::: Recorded data :::

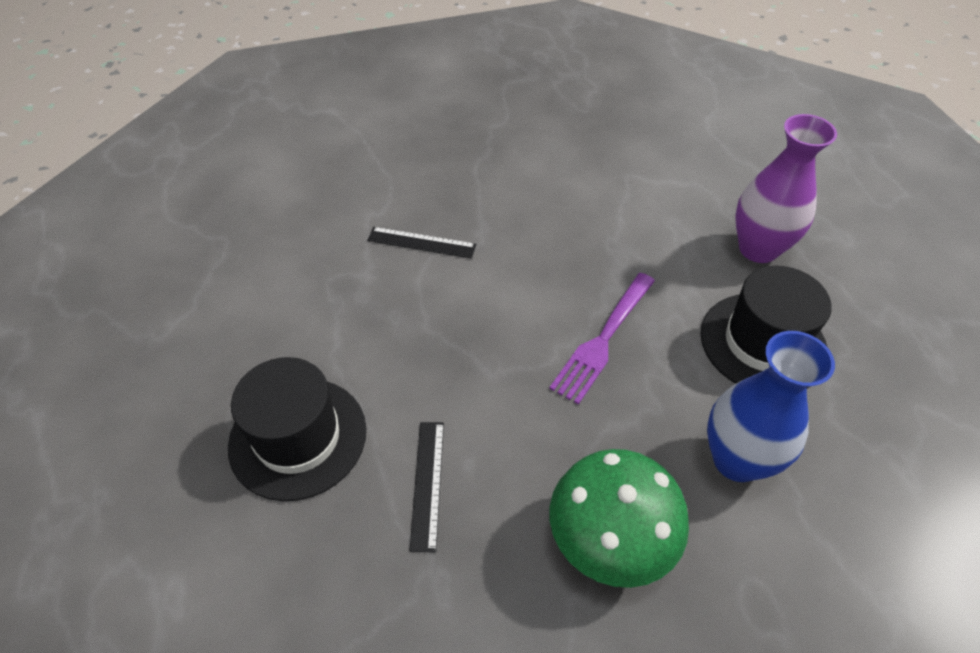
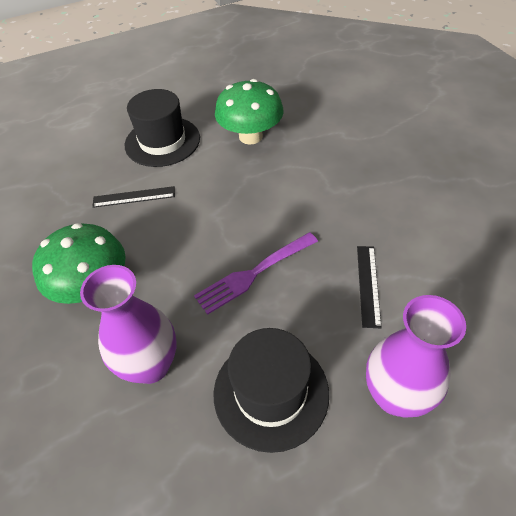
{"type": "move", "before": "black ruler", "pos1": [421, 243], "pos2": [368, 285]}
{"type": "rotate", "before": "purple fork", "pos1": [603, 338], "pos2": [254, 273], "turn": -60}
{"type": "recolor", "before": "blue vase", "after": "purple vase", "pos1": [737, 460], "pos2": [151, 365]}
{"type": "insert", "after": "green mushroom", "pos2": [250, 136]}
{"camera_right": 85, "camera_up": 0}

:::
::: Recorded data :::

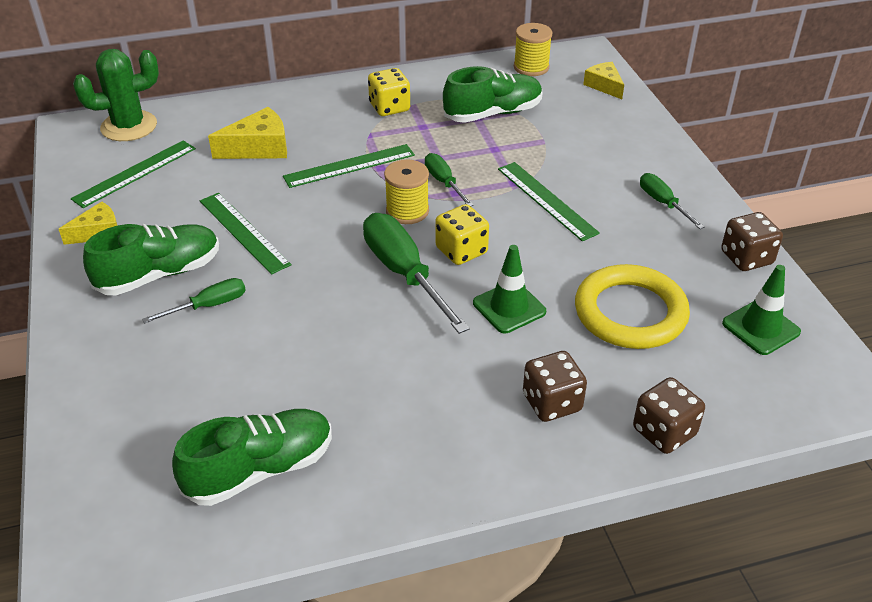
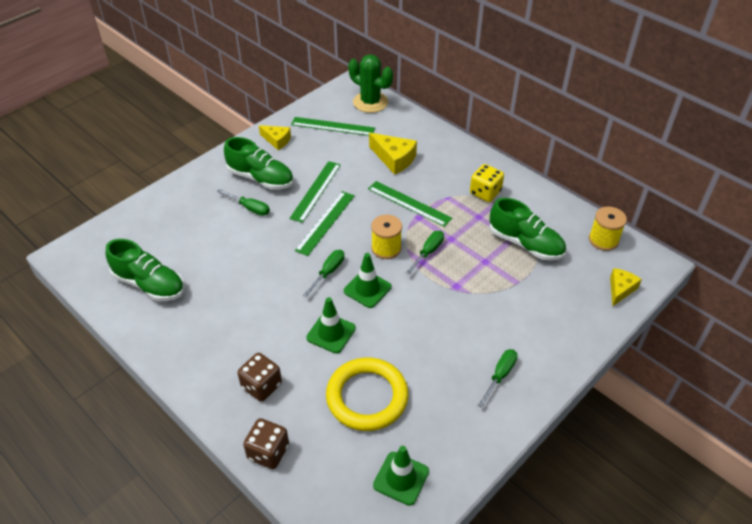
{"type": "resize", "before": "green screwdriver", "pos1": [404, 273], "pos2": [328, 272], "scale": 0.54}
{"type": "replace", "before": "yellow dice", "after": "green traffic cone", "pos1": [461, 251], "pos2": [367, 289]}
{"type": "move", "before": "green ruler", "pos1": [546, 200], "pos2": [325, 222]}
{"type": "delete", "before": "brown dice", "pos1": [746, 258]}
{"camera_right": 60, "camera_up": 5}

:::

• [Work request] Count the lines above that contain the word "move". Write only the number.

• [Answer space] 2